**Problem to work on**
Take the line that contains "black triangle: (31, 55)" and every line below it to the end of the entries, and give them again exactly, leaving out any pictures.

**Records**

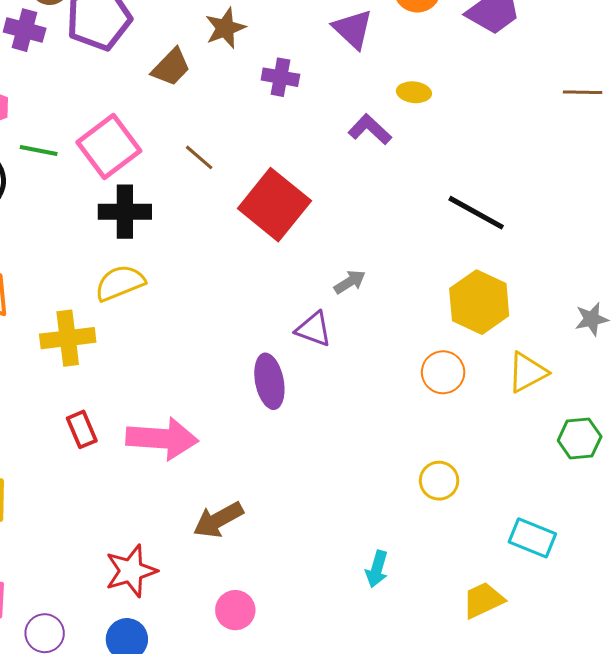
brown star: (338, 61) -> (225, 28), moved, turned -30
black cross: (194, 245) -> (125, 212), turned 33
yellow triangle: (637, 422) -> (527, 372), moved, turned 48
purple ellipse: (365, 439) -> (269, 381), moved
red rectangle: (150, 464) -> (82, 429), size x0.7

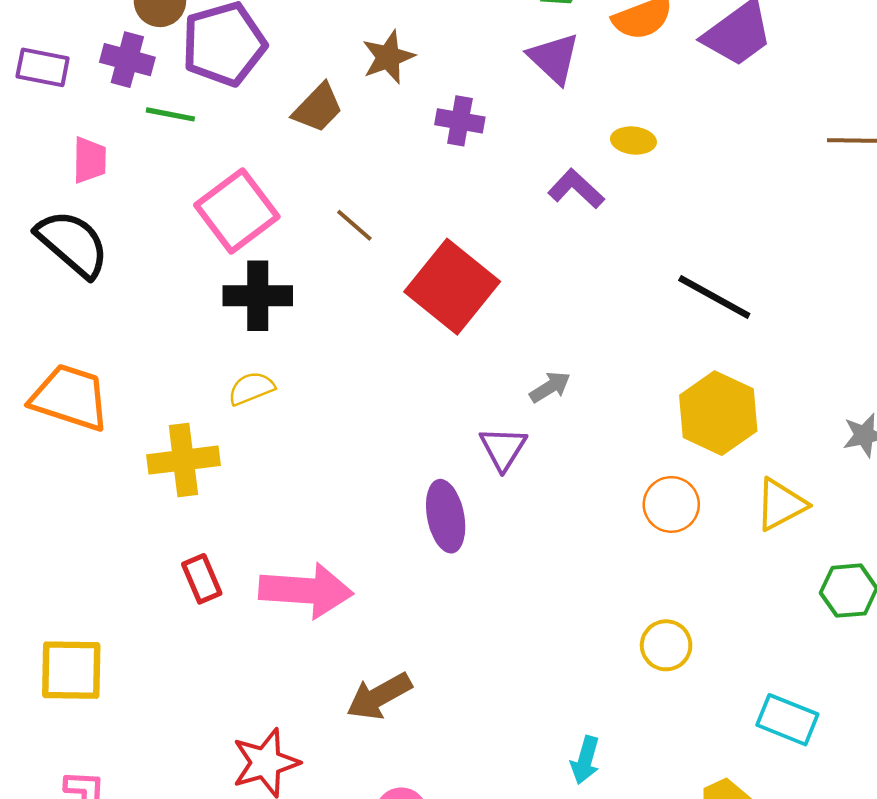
green line: (39, 150) -> (170, 114), moved
yellow semicircle: (120, 283) -> (251, 388), size x0.7
purple triangle: (314, 329) -> (503, 448), turned 42

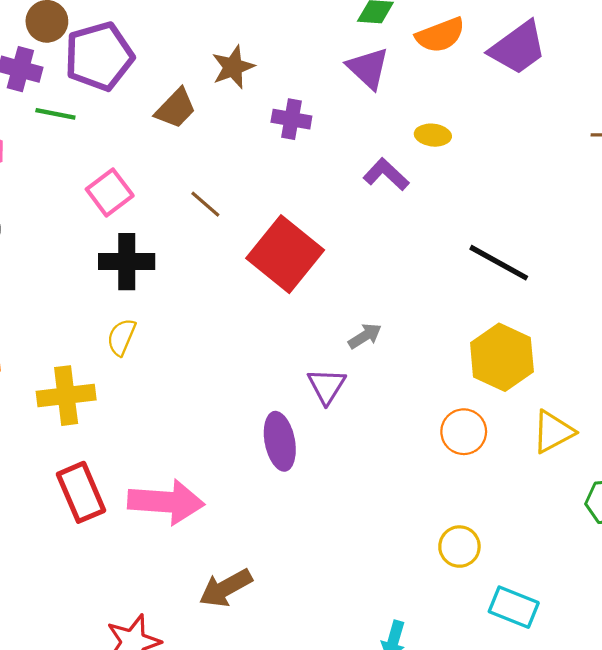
pink square: (237, 211) -> (110, 192), size x0.7
yellow semicircle: (251, 388) -> (121, 337), turned -45
red rectangle: (202, 579) -> (81, 492), size x1.5
cyan rectangle: (787, 720) -> (514, 607), moved

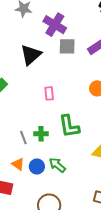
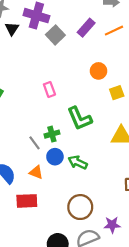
gray square: (67, 46) -> (55, 35), turned -30
black triangle: (31, 55) -> (12, 29), moved, size x0.6
blue circle: (37, 166) -> (55, 157), moved

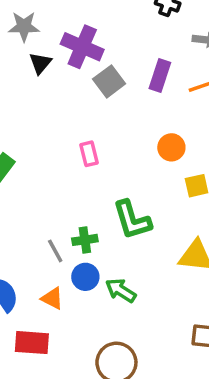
purple rectangle: (86, 28) -> (160, 76), turned -30
pink rectangle: (49, 89) -> (89, 154), moved

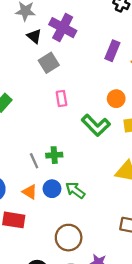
black triangle: (40, 63) -> (34, 36), turned -35
gray square: (109, 81) -> (49, 63), moved
green L-shape: (132, 220) -> (96, 125), moved, turned -32
blue circle: (85, 277) -> (52, 189), moved

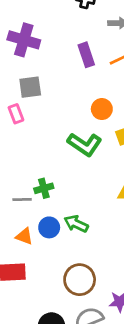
purple rectangle: (112, 51) -> (86, 55), turned -30
gray square: (49, 63) -> (30, 87), moved, turned 36
pink rectangle: (61, 99) -> (16, 114), moved
gray line: (34, 161) -> (22, 199), turned -56

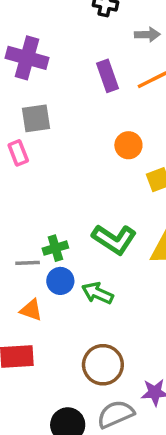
green L-shape: (85, 144) -> (114, 239), moved
blue circle: (49, 227) -> (60, 281), moved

**Your solution**
black triangle: (31, 55) -> (12, 29), moved, size x0.6
blue circle: (37, 166) -> (55, 157), moved

purple rectangle: (86, 28) -> (160, 76), turned -30
pink rectangle: (49, 89) -> (89, 154), moved

black triangle: (40, 63) -> (34, 36), turned -35
gray square: (109, 81) -> (49, 63), moved
green L-shape: (132, 220) -> (96, 125), moved, turned -32
blue circle: (85, 277) -> (52, 189), moved

purple rectangle: (112, 51) -> (86, 55), turned -30
gray square: (49, 63) -> (30, 87), moved, turned 36
pink rectangle: (61, 99) -> (16, 114), moved
gray line: (34, 161) -> (22, 199), turned -56

green L-shape: (85, 144) -> (114, 239), moved
blue circle: (49, 227) -> (60, 281), moved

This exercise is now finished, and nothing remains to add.